> Source data:
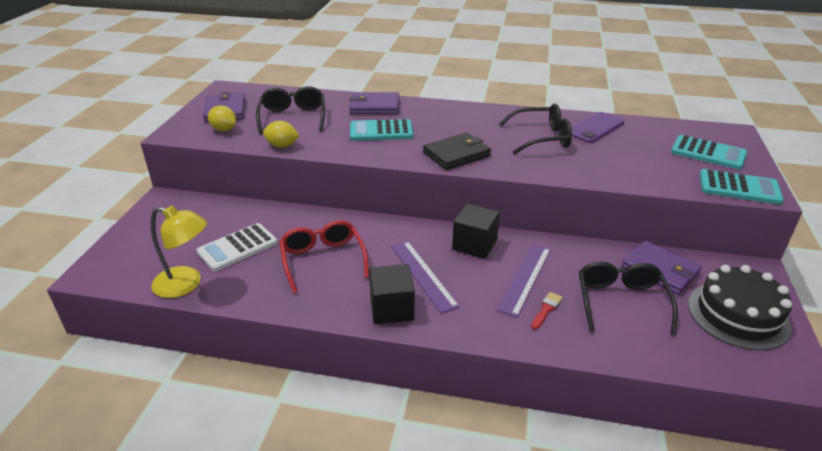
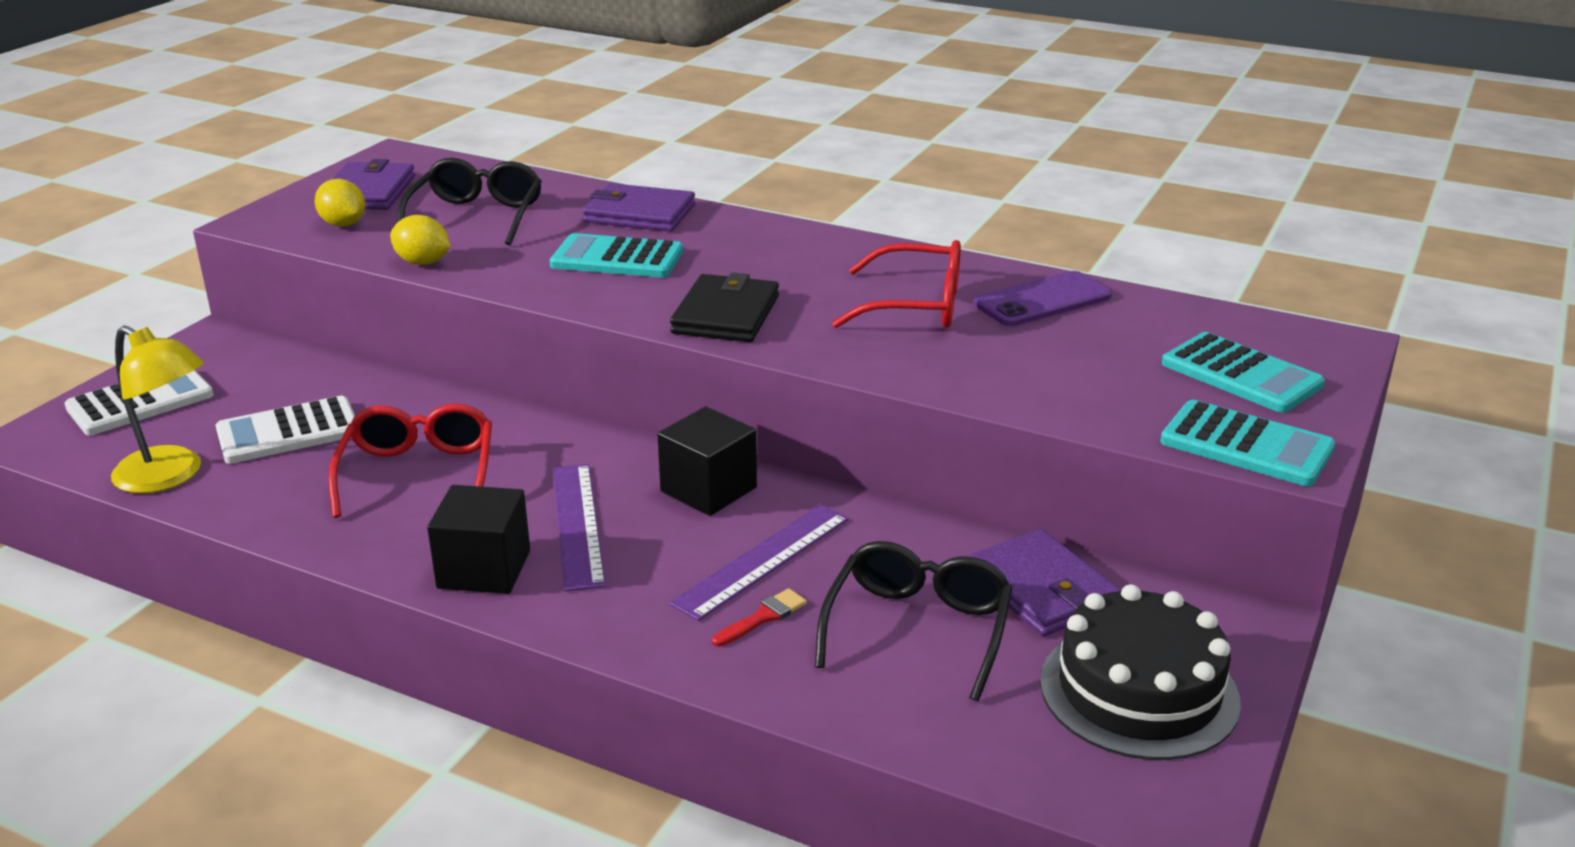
camera: 15 degrees right, 5 degrees down
(142, 243) = (140, 402): none -> white calculator
(456, 154) = (726, 314): black wallet -> black wallet turned 60 degrees counterclockwise
(541, 138) = (915, 305): black glasses -> red glasses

> Exercise objective: Apply a filter to the listing above so that only lines with "black" are kept, and copy those lines.

> Your response:
(456, 154) = (726, 314): black wallet -> black wallet turned 60 degrees counterclockwise
(541, 138) = (915, 305): black glasses -> red glasses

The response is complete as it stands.